## GIVEN DATA
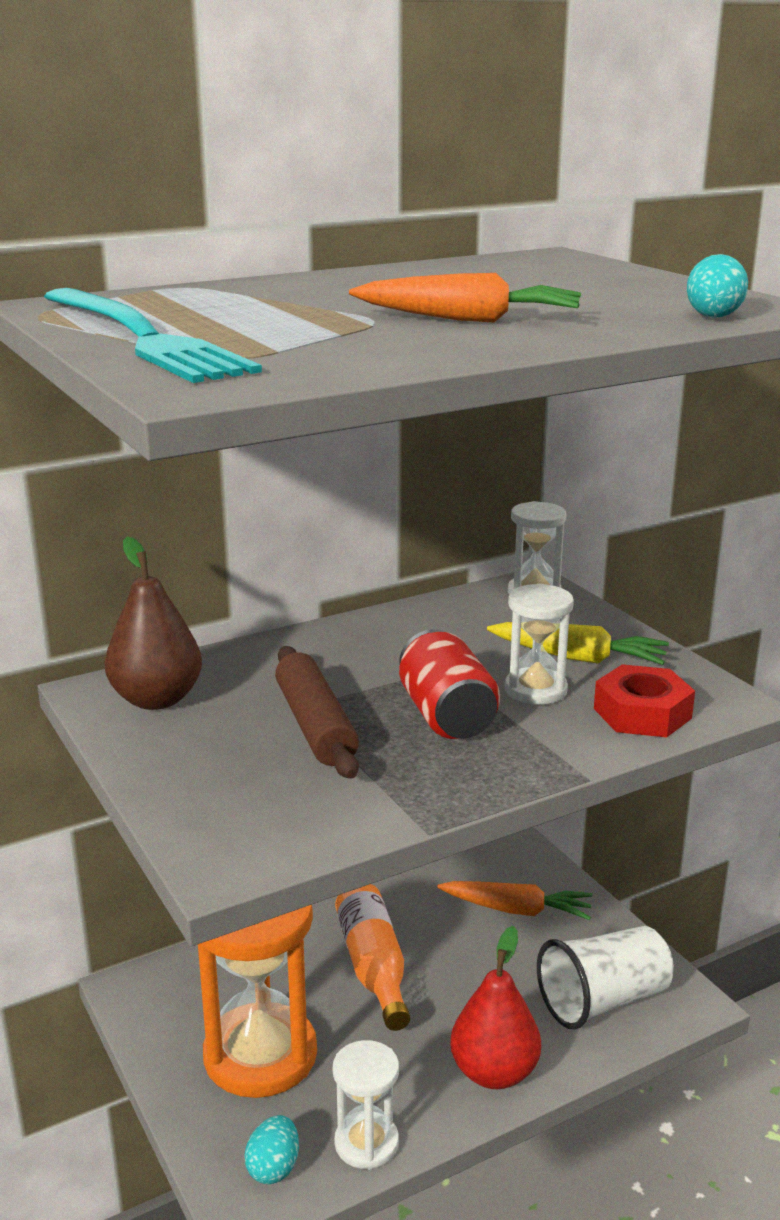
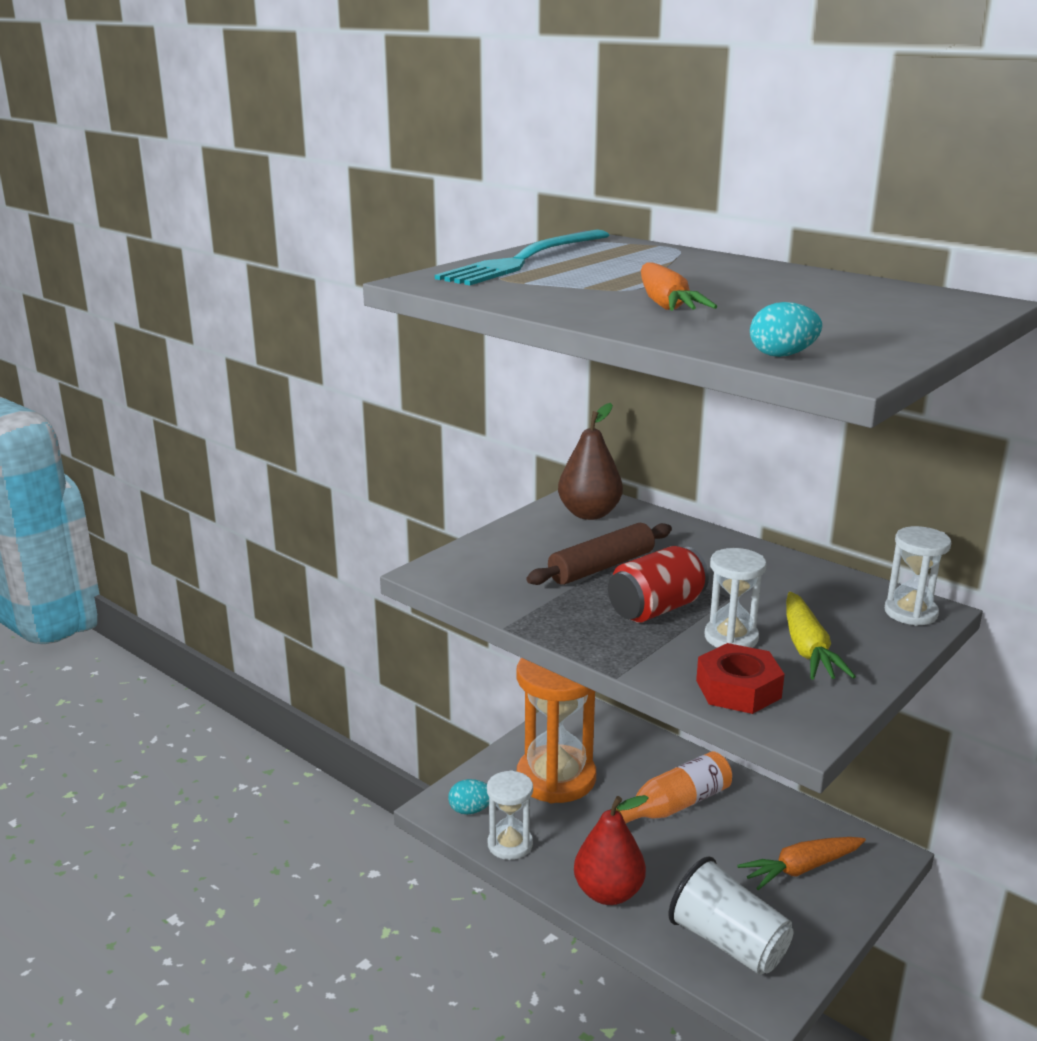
camera: 70 degrees right, 0 degrees up
orange carrot [437,881,592,920] -> orange carrot turned 75 degrees clockwise [737,837,866,890]

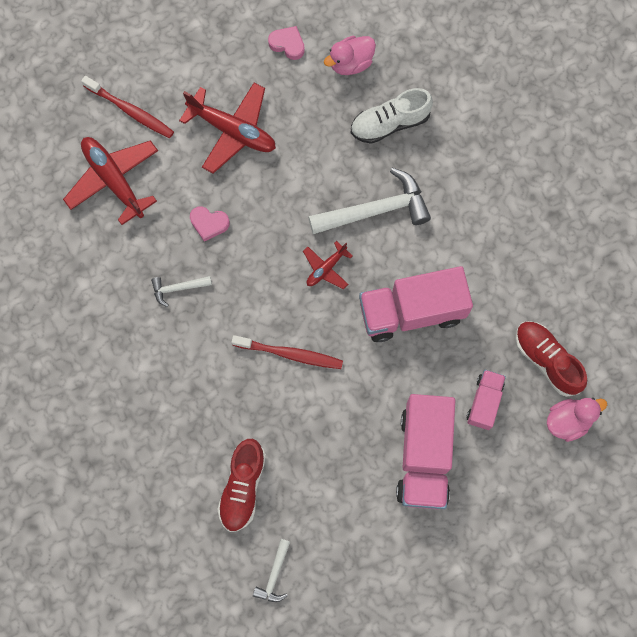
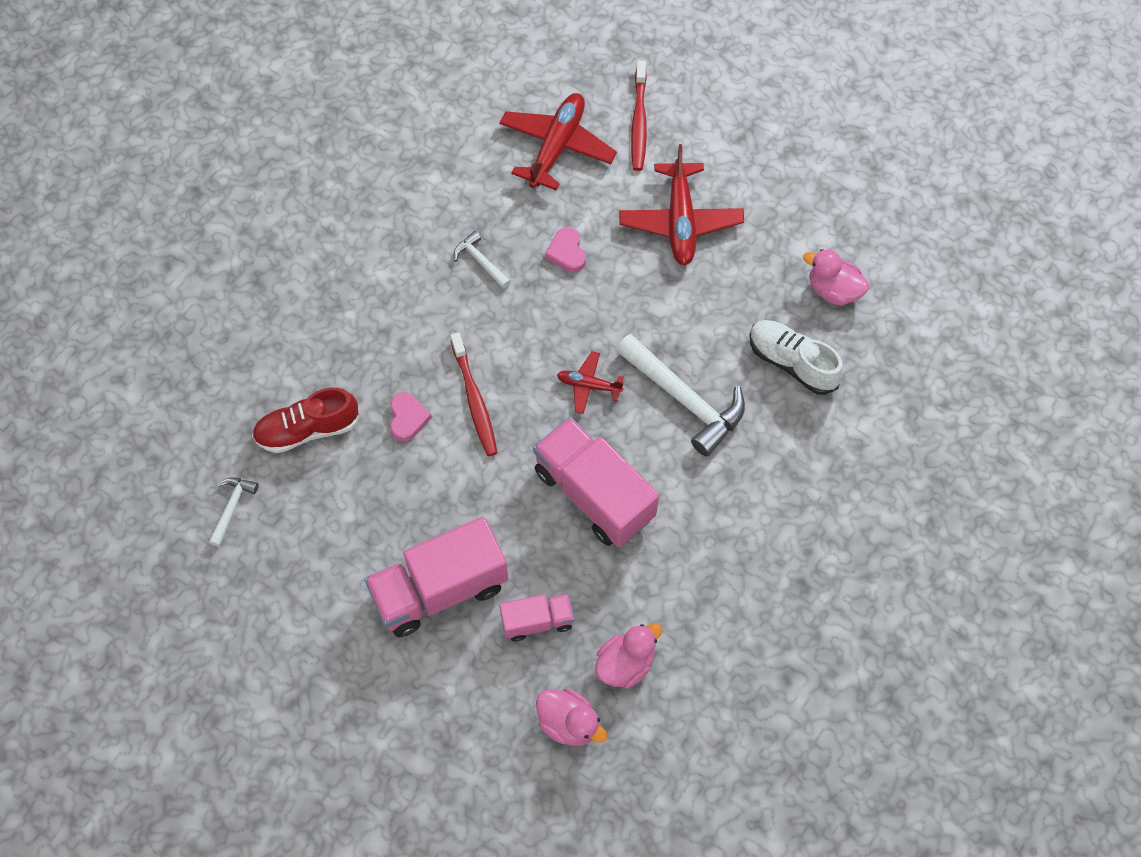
camera: 60 degrees right, 10 degrees down
white hammer [253,539,290,602] -> white hammer turned 120 degrees clockwise [209,477,258,547]
pink heart [268,26,305,60] -> pink heart moved to [390,392,432,442]
red shoe [515,321,587,397] -> pink duck [595,623,662,688]

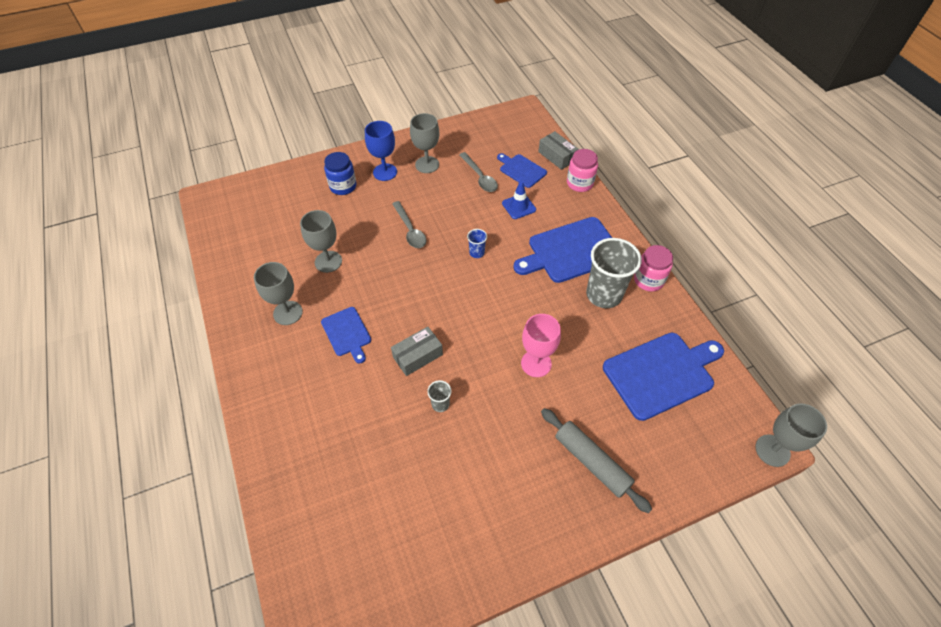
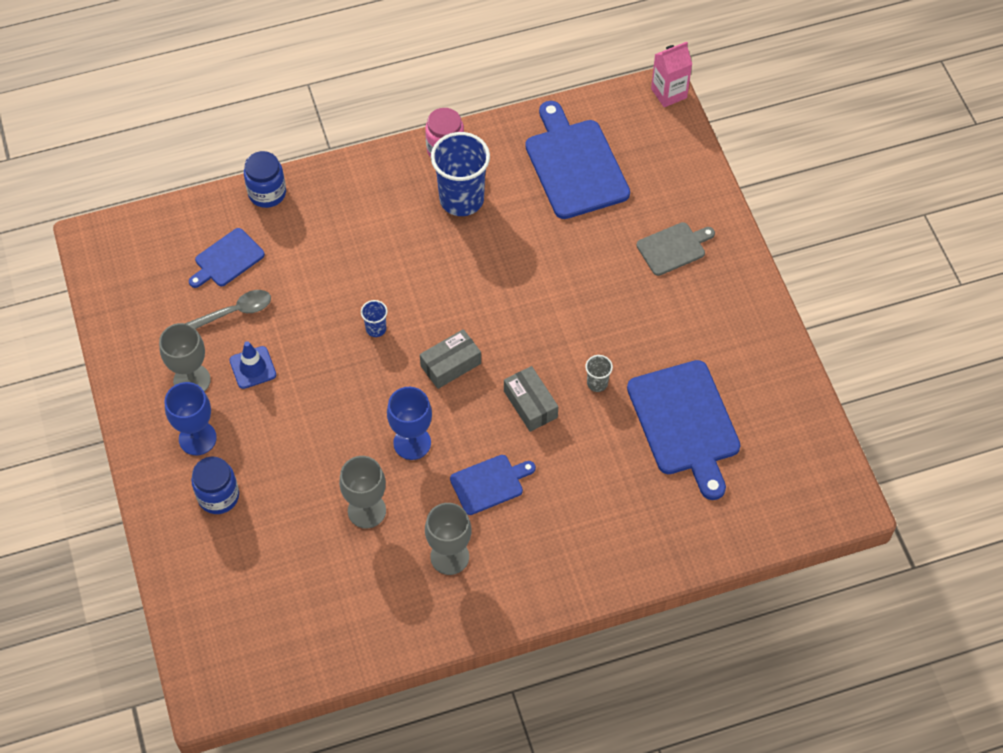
camera: 85 degrees left, 5 degrees up
grey spoon [392,201,426,248] -> none
blue traffic cone [502,181,536,219] -> blue traffic cone moved to [229,341,276,389]
blue cutting board [513,217,612,283] -> blue cutting board moved to [627,360,741,500]
pink goblet [521,314,561,377] -> none
grey box [538,131,578,170] -> grey box moved to [420,329,481,389]
grey rolling pin [541,408,652,513] -> grey cutting board [636,222,715,276]
pink jar [567,149,598,192] -> blue jar [244,151,286,208]
grey cup [586,238,642,308] -> blue cup [431,132,490,216]
grey goblet [755,403,827,467] -> pink carton [651,42,692,107]
none -> blue goblet [387,387,432,460]

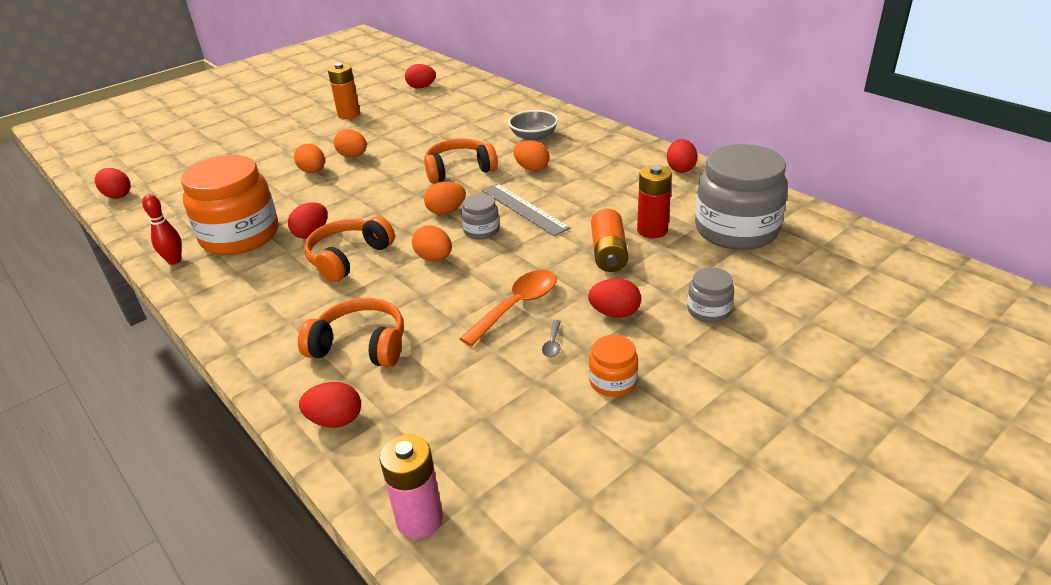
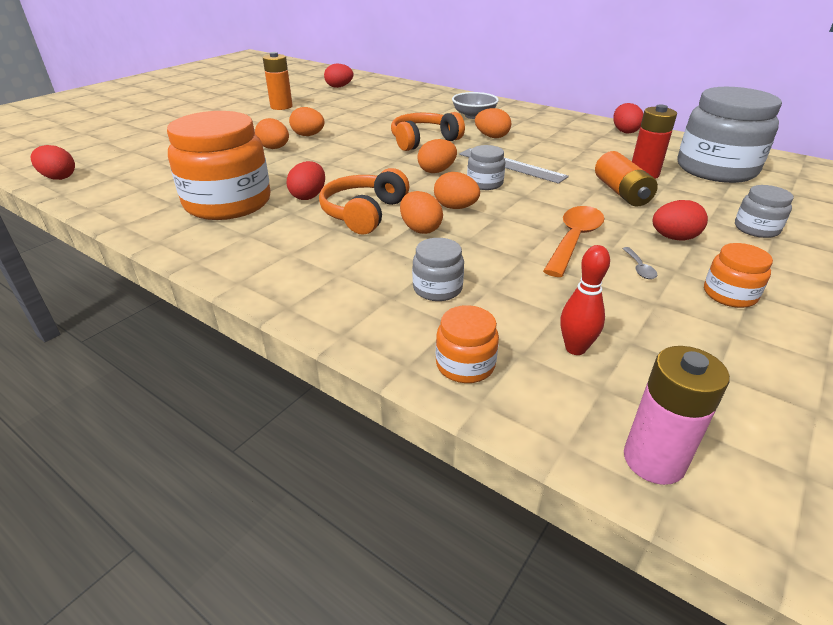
camera: 15 degrees left, 0 degrees up
red bowling pin [142,194,182,265] -> red bowling pin moved to [560,245,610,355]
orange headphones [298,298,404,367] -> grey jar [412,238,464,301]
red egg [299,382,361,428] -> orange jar [436,305,499,383]
none -> orange egg [400,191,443,234]

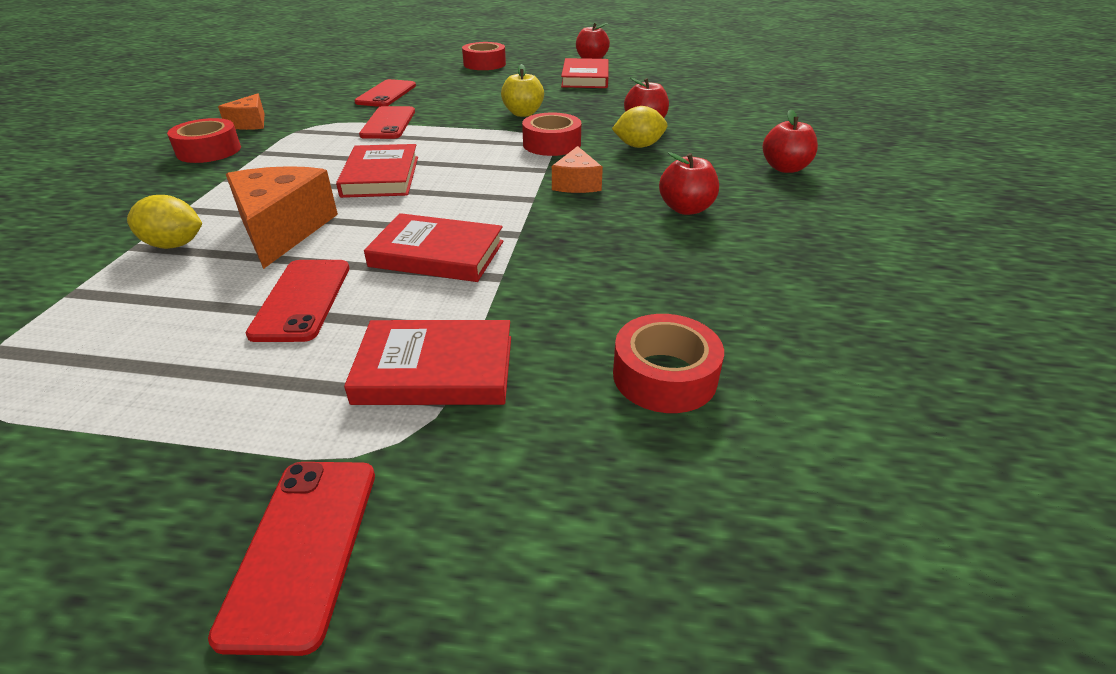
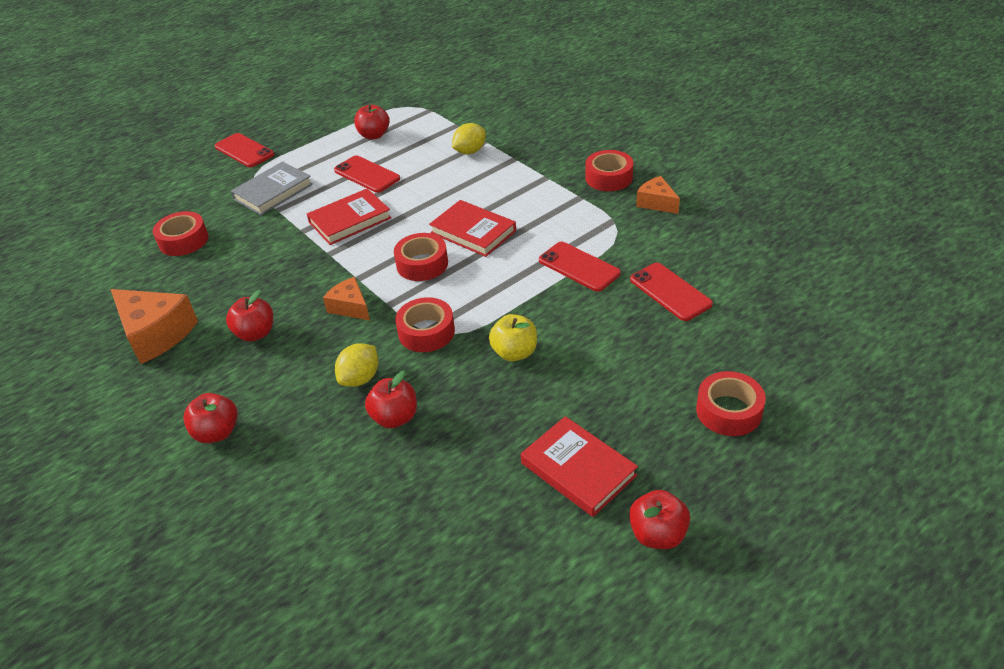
camera: 135 degrees right, 5 degrees up
orange cheese [226,166,338,269] -> orange cheese moved to [111,289,198,364]
red book [344,320,511,405] -> grey book [231,162,313,215]
none -> red apple [354,104,390,139]
none -> red tape [394,233,448,281]

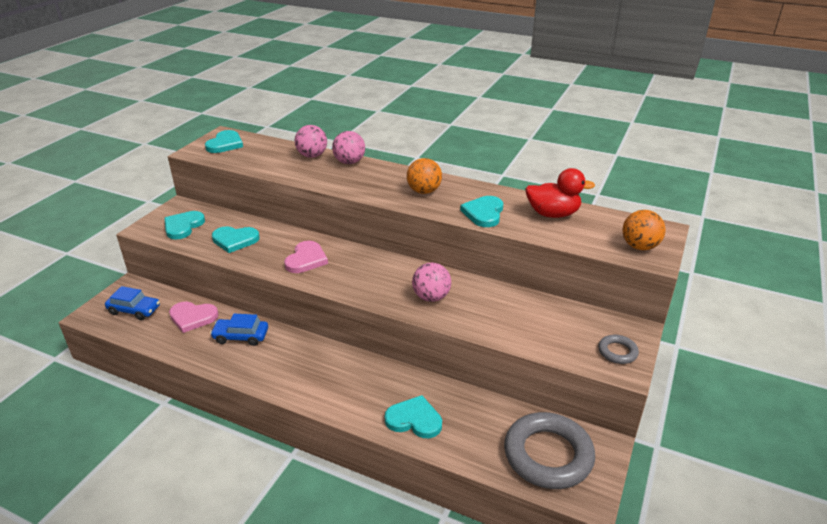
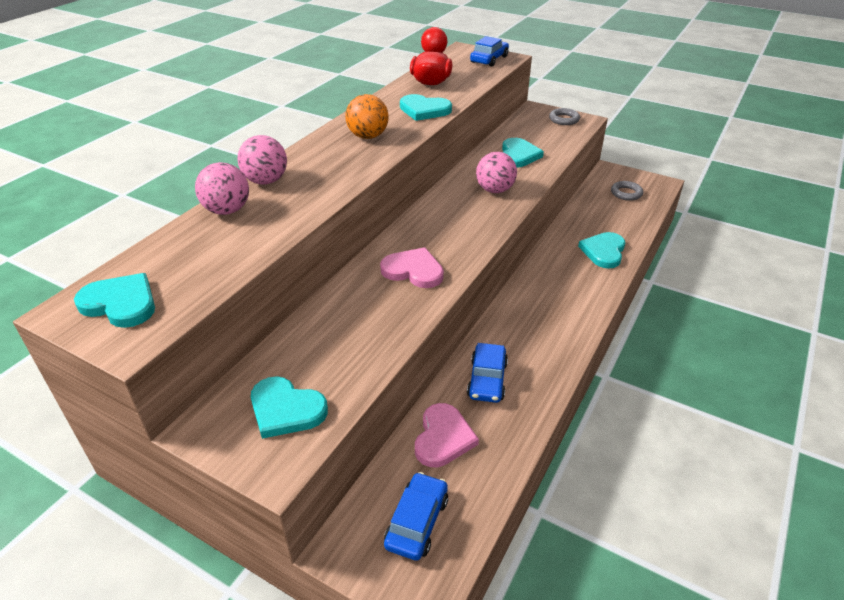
camera: 85 degrees left, 5 degrees up
turquoise heart [212,226,260,253] -> turquoise heart moved to [502,138,544,167]
grey ring [504,412,595,489] -> grey ring [611,181,643,201], size x0.46
orange ball [622,210,666,250] -> blue car [470,36,509,67]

## TASK TO CARRY OUT
Wherever an image appears in the data, omit it and repeat everything else exactly.

## RESPONSE TO THE EXERCISE
camera: 70 degrees right, 0 degrees up
orange carrot [437,881,592,920] -> orange carrot turned 75 degrees clockwise [737,837,866,890]

camera: 60 degrees right, 10 degrees down
white hammer [253,539,290,602] -> white hammer turned 120 degrees clockwise [209,477,258,547]
pink heart [268,26,305,60] -> pink heart moved to [390,392,432,442]
red shoe [515,321,587,397] -> pink duck [595,623,662,688]

camera: 85 degrees left, 5 degrees up
grey spoon [392,201,426,248] -> none
blue traffic cone [502,181,536,219] -> blue traffic cone moved to [229,341,276,389]
blue cutting board [513,217,612,283] -> blue cutting board moved to [627,360,741,500]
pink goblet [521,314,561,377] -> none
grey box [538,131,578,170] -> grey box moved to [420,329,481,389]
grey rolling pin [541,408,652,513] -> grey cutting board [636,222,715,276]
pink jar [567,149,598,192] -> blue jar [244,151,286,208]
grey cup [586,238,642,308] -> blue cup [431,132,490,216]
grey goblet [755,403,827,467] -> pink carton [651,42,692,107]
none -> blue goblet [387,387,432,460]

camera: 15 degrees left, 0 degrees up
red bowling pin [142,194,182,265] -> red bowling pin moved to [560,245,610,355]
orange headphones [298,298,404,367] -> grey jar [412,238,464,301]
red egg [299,382,361,428] -> orange jar [436,305,499,383]
none -> orange egg [400,191,443,234]

camera: 135 degrees right, 5 degrees up
orange cheese [226,166,338,269] -> orange cheese moved to [111,289,198,364]
red book [344,320,511,405] -> grey book [231,162,313,215]
none -> red apple [354,104,390,139]
none -> red tape [394,233,448,281]

camera: 85 degrees left, 5 degrees up
turquoise heart [212,226,260,253] -> turquoise heart moved to [502,138,544,167]
grey ring [504,412,595,489] -> grey ring [611,181,643,201], size x0.46
orange ball [622,210,666,250] -> blue car [470,36,509,67]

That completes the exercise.